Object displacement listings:
=== Section Start ===

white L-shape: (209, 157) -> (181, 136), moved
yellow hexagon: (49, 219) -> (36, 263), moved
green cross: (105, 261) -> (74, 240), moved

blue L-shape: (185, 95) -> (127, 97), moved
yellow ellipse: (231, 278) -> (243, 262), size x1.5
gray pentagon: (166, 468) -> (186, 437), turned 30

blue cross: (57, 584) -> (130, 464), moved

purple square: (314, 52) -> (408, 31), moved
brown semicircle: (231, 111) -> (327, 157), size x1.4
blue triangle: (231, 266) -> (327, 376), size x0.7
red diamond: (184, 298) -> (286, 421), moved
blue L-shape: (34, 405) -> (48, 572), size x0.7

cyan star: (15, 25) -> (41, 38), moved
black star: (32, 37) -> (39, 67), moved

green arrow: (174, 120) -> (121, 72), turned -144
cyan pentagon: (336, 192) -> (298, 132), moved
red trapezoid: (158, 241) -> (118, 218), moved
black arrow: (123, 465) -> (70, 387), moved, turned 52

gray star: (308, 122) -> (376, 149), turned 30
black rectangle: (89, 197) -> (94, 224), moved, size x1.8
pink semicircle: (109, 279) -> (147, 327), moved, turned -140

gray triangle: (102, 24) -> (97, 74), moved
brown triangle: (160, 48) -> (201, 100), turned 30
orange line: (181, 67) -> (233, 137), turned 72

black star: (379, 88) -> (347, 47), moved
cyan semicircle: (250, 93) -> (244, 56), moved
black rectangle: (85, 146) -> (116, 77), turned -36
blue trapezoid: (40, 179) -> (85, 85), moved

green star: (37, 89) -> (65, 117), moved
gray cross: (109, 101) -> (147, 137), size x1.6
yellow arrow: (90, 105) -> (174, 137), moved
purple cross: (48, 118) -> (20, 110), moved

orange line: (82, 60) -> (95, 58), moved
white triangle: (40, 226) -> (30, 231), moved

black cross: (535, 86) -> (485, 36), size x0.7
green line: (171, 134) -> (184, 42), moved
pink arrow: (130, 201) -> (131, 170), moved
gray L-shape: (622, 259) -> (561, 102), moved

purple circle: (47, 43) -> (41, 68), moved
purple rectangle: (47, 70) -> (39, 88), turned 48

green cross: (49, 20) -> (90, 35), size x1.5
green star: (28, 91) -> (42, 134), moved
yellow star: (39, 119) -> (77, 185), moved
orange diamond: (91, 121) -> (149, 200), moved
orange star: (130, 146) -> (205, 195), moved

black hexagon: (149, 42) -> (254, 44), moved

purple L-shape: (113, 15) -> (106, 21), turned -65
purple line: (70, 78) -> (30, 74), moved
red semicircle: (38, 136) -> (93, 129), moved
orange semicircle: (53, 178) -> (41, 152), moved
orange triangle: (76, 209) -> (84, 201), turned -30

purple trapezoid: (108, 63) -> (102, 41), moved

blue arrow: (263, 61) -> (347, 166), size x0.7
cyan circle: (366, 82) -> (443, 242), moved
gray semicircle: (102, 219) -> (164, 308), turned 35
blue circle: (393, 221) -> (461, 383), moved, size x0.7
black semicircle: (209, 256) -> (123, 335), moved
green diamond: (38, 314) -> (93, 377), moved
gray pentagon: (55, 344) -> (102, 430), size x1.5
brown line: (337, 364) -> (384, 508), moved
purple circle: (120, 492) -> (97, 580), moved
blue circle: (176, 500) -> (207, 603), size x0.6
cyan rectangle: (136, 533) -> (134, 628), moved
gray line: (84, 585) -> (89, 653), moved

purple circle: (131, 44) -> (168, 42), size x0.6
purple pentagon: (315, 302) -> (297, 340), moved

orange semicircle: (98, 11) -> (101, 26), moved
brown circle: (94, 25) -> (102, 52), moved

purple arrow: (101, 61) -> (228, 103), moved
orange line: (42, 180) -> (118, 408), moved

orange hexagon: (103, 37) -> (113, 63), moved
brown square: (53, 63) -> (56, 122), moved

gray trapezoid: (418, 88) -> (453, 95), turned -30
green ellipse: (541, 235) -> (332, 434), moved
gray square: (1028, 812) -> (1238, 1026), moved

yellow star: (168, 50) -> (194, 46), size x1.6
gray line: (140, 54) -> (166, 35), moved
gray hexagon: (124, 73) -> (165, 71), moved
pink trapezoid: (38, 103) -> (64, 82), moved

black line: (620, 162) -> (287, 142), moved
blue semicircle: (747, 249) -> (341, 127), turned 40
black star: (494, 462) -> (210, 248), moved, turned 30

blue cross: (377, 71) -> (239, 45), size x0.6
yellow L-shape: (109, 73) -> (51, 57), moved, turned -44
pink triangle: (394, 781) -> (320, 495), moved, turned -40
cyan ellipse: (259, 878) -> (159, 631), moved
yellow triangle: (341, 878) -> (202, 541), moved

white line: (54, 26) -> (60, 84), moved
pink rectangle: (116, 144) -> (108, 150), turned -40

=== Section End ===

What you need to do:
Reproduce only the lines above spanning from the line containing "gray semicircle: (102, 219)" through the line containing "gray line: (140, 54) -> (166, 35), moved", word for word.

Your solution:
gray semicircle: (102, 219) -> (164, 308), turned 35
blue circle: (393, 221) -> (461, 383), moved, size x0.7
black semicircle: (209, 256) -> (123, 335), moved
green diamond: (38, 314) -> (93, 377), moved
gray pentagon: (55, 344) -> (102, 430), size x1.5
brown line: (337, 364) -> (384, 508), moved
purple circle: (120, 492) -> (97, 580), moved
blue circle: (176, 500) -> (207, 603), size x0.6
cyan rectangle: (136, 533) -> (134, 628), moved
gray line: (84, 585) -> (89, 653), moved

purple circle: (131, 44) -> (168, 42), size x0.6
purple pentagon: (315, 302) -> (297, 340), moved

orange semicircle: (98, 11) -> (101, 26), moved
brown circle: (94, 25) -> (102, 52), moved

purple arrow: (101, 61) -> (228, 103), moved
orange line: (42, 180) -> (118, 408), moved

orange hexagon: (103, 37) -> (113, 63), moved
brown square: (53, 63) -> (56, 122), moved

gray trapezoid: (418, 88) -> (453, 95), turned -30
green ellipse: (541, 235) -> (332, 434), moved
gray square: (1028, 812) -> (1238, 1026), moved

yellow star: (168, 50) -> (194, 46), size x1.6
gray line: (140, 54) -> (166, 35), moved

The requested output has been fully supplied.